To do:
Using the string "scissors" as the key, pull each matching line out of the records below.

Supplied entries:

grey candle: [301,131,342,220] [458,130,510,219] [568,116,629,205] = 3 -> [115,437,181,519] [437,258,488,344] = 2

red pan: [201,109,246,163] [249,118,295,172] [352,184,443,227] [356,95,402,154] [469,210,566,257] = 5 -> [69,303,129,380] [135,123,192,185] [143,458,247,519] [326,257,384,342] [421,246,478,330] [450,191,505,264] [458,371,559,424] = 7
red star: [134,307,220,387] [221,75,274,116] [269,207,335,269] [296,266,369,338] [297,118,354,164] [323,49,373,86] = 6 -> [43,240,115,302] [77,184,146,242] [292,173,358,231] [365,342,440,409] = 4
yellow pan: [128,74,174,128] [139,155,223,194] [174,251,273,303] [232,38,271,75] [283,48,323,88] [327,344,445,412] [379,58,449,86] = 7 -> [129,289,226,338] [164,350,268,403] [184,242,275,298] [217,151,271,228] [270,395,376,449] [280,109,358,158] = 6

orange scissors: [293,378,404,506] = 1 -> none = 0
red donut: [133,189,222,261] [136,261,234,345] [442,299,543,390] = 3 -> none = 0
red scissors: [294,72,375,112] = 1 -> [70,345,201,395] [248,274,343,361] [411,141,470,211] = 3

Output of the task:
orange scissors: [293,378,404,506] = 1 -> none = 0
red scissors: [294,72,375,112] = 1 -> [70,345,201,395] [248,274,343,361] [411,141,470,211] = 3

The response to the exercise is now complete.